_PROBLEM STATEMENT:_ For each line below that holds "shifted", return the line as it stands.

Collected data

____________

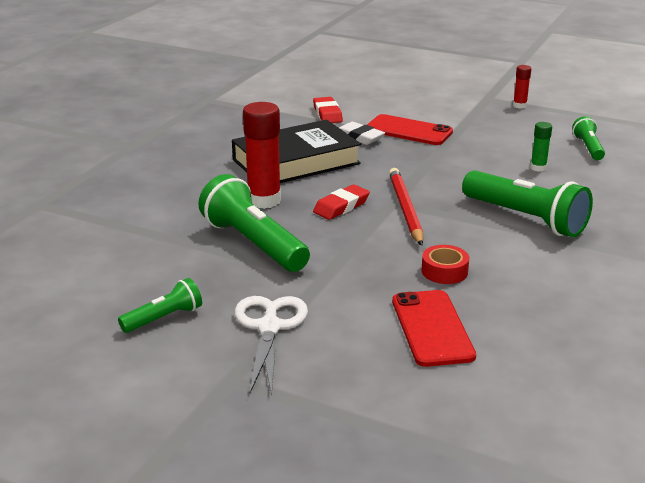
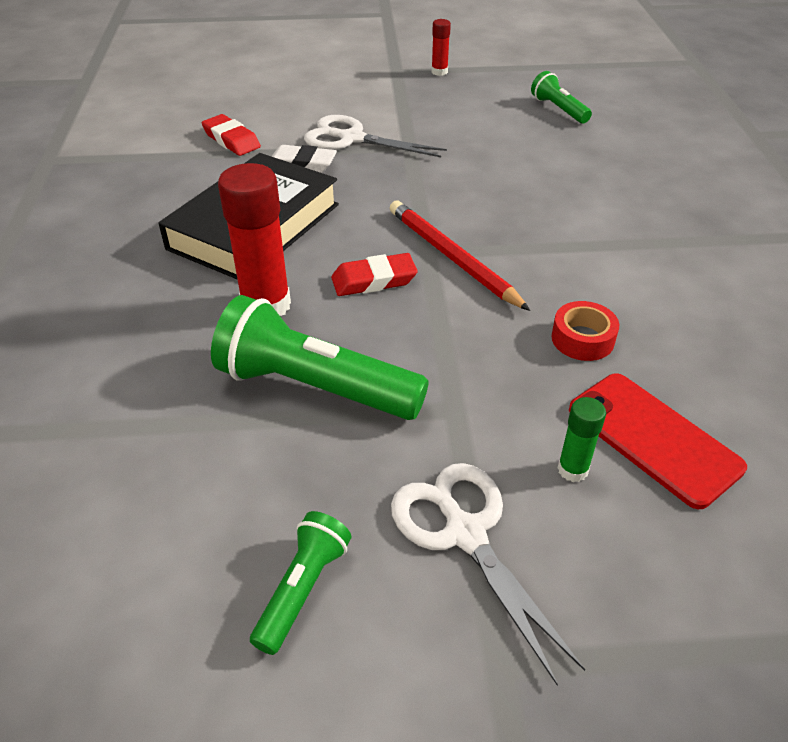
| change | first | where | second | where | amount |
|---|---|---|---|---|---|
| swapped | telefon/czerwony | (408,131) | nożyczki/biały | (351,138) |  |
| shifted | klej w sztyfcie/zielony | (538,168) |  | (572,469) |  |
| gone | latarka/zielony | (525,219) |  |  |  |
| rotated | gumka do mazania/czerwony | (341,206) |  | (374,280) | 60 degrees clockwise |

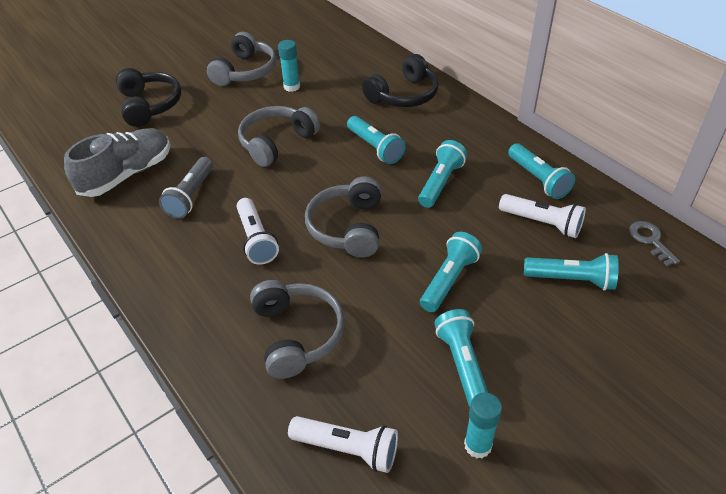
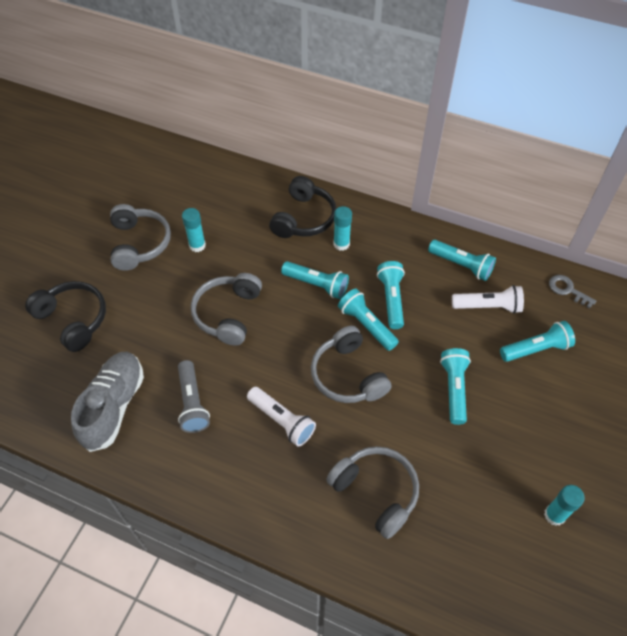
| change | first | where | second | where | amount |
|---|---|---|---|---|---|
| shifted | latarka/turkusowy | (462,365) |  | (366,325) |  |
| gone | latarka/biały | (347,449) |  |  |  |
| new |  |  | klej w sztyfcie/turkusowy | (341,244) |  |

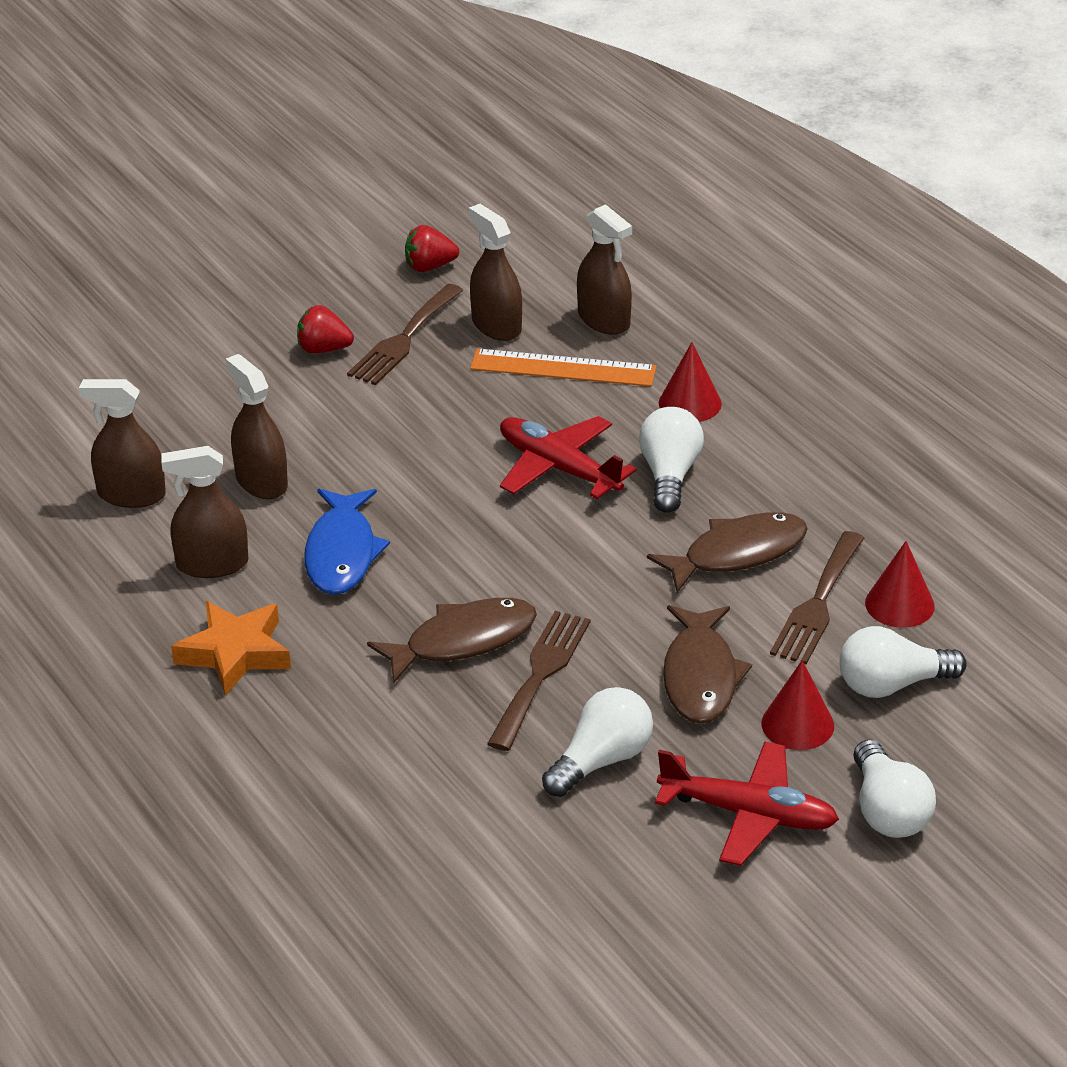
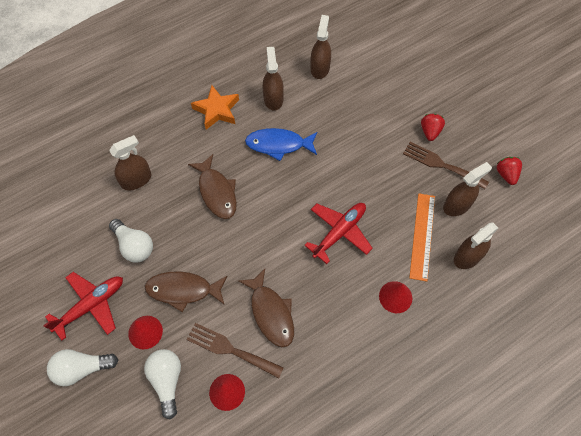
| change | first | where | second | where | amount |
|---|---|---|---|---|---|
| shifted | spryskiwacz/brązowy | (261,482) |  | (136,180) |  |
| gone | żarówka/biały | (669,475) |  |  |  |
| gone | widelec/brązowy | (540,674) |  |  |  |
| rotated | samolot/czerwony | (749,814) |  | (91,305) | 150 degrees counterclockwise |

____________

_ANSWER SECTION:_
| shifted | klej w sztyfcie/zielony | (538,168) |  | (572,469) |  |
| shifted | latarka/turkusowy | (462,365) |  | (366,325) |  |
| shifted | spryskiwacz/brązowy | (261,482) |  | (136,180) |  |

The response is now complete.